[Edit difference data]
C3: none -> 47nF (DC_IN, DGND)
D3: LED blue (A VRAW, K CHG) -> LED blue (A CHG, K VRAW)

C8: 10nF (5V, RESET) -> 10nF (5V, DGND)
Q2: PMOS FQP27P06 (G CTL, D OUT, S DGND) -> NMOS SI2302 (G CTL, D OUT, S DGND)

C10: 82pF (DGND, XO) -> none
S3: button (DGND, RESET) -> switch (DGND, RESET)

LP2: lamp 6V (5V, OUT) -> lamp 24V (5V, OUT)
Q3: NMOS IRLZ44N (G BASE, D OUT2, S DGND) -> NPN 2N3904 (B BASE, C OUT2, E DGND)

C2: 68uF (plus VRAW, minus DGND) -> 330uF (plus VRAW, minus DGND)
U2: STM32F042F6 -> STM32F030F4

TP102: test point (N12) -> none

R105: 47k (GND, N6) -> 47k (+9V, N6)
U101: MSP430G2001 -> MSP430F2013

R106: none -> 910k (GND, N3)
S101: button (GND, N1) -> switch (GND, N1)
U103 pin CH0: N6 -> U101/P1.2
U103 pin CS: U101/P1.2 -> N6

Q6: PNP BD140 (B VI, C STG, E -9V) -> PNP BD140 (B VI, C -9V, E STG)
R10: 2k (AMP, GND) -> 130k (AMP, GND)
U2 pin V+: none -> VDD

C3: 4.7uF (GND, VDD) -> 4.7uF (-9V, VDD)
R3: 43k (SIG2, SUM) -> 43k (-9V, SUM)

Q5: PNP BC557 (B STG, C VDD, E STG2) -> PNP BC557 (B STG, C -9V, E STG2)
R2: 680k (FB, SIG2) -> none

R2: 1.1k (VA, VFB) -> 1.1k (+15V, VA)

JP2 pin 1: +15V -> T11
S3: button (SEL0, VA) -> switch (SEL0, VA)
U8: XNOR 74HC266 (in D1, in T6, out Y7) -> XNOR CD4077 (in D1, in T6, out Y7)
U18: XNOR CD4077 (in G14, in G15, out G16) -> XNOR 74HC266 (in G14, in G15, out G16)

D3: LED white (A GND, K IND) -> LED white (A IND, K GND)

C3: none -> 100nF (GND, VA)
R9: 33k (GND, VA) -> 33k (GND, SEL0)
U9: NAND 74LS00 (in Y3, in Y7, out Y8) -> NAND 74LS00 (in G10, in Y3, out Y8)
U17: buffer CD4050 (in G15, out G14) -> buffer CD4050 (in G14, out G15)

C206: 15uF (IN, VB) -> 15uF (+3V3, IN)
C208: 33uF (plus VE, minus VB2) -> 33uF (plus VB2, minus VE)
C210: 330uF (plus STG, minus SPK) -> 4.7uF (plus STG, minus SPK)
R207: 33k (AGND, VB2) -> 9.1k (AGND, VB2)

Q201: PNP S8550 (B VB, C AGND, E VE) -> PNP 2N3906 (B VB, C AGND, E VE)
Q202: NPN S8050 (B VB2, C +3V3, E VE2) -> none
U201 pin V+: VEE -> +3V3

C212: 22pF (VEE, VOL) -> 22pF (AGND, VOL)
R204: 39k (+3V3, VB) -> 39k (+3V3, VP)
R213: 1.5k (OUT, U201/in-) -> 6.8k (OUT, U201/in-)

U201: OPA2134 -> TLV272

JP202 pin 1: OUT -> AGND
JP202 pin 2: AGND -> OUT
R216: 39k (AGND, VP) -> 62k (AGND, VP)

**TRY IT**: Only one stretch of the data above is needed. Restate it word for word, from the line containing "Q2: PMOS FQP27P06" through the line containing "U8: XNOR 74HC266", both ends included.

**TASK SOLUTION**:
Q2: PMOS FQP27P06 (G CTL, D OUT, S DGND) -> NMOS SI2302 (G CTL, D OUT, S DGND)

C10: 82pF (DGND, XO) -> none
S3: button (DGND, RESET) -> switch (DGND, RESET)

LP2: lamp 6V (5V, OUT) -> lamp 24V (5V, OUT)
Q3: NMOS IRLZ44N (G BASE, D OUT2, S DGND) -> NPN 2N3904 (B BASE, C OUT2, E DGND)

C2: 68uF (plus VRAW, minus DGND) -> 330uF (plus VRAW, minus DGND)
U2: STM32F042F6 -> STM32F030F4

TP102: test point (N12) -> none

R105: 47k (GND, N6) -> 47k (+9V, N6)
U101: MSP430G2001 -> MSP430F2013

R106: none -> 910k (GND, N3)
S101: button (GND, N1) -> switch (GND, N1)
U103 pin CH0: N6 -> U101/P1.2
U103 pin CS: U101/P1.2 -> N6

Q6: PNP BD140 (B VI, C STG, E -9V) -> PNP BD140 (B VI, C -9V, E STG)
R10: 2k (AMP, GND) -> 130k (AMP, GND)
U2 pin V+: none -> VDD

C3: 4.7uF (GND, VDD) -> 4.7uF (-9V, VDD)
R3: 43k (SIG2, SUM) -> 43k (-9V, SUM)

Q5: PNP BC557 (B STG, C VDD, E STG2) -> PNP BC557 (B STG, C -9V, E STG2)
R2: 680k (FB, SIG2) -> none

R2: 1.1k (VA, VFB) -> 1.1k (+15V, VA)

JP2 pin 1: +15V -> T11
S3: button (SEL0, VA) -> switch (SEL0, VA)
U8: XNOR 74HC266 (in D1, in T6, out Y7) -> XNOR CD4077 (in D1, in T6, out Y7)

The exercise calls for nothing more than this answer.